§ **ACTION ITEM**:
First find the line containing "cyan 1x3 brick [350,216,382,314]" in the data, then set it down exactly along with every line after it, through the last.

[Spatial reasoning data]
====================

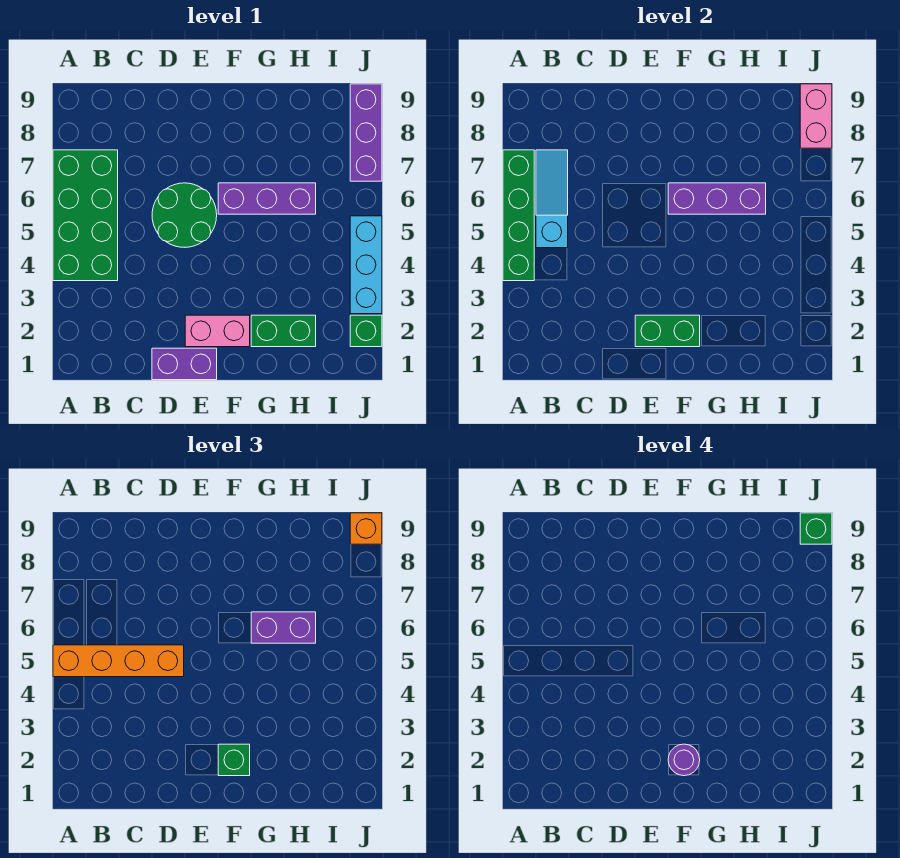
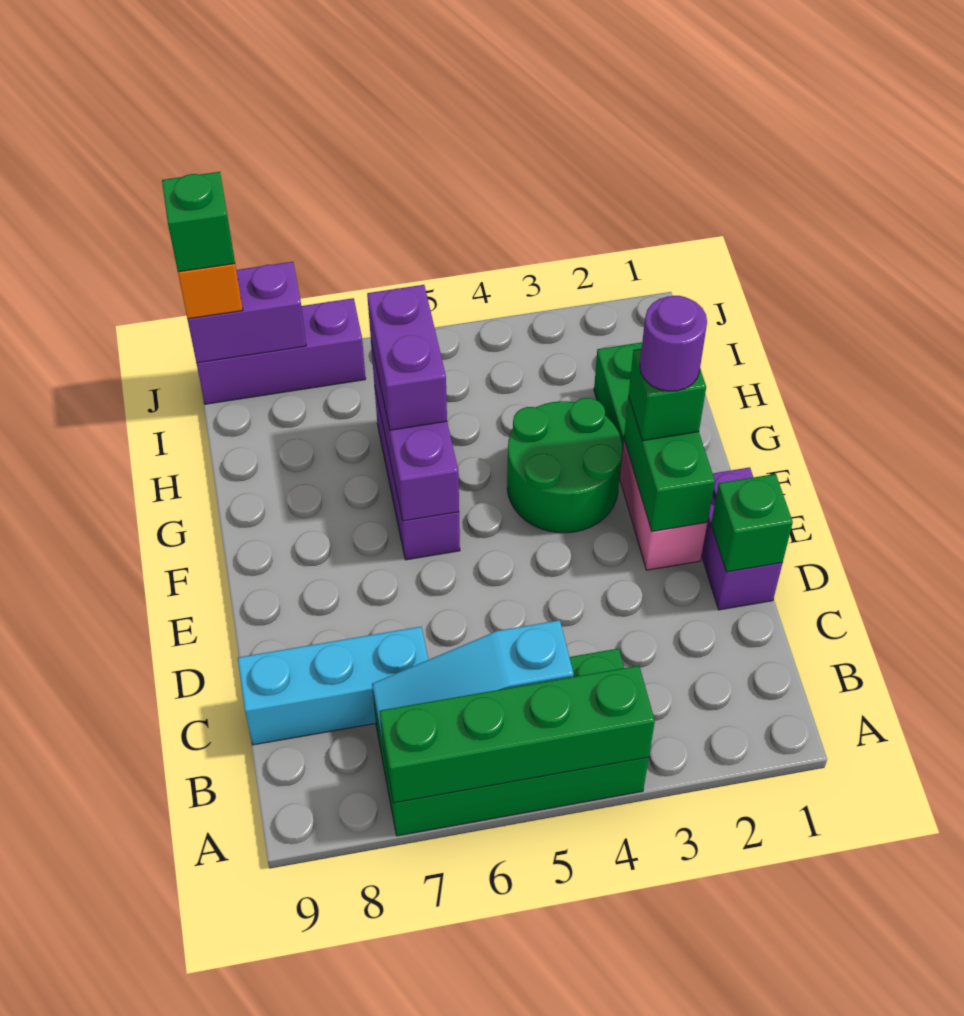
orange 1x4 brick [53,645,184,677] -> none
green 2x2 round brick [152,183,217,247] -> green 2x2 round brick moved to [507,398,622,533]
green 1x1 brick [350,315,382,347] -> green 1x1 brick moved to [711,474,793,572]
cyan 1x3 brick [350,216,382,314] -> cyan 1x3 brick moved to [238,627,428,745]
pink 1x2 brick [800,84,832,148] -> purple 1x2 brick [188,262,306,363]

====================

§ **EXERCISE SOLUTION**:
cyan 1x3 brick [350,216,382,314] -> cyan 1x3 brick moved to [238,627,428,745]
pink 1x2 brick [800,84,832,148] -> purple 1x2 brick [188,262,306,363]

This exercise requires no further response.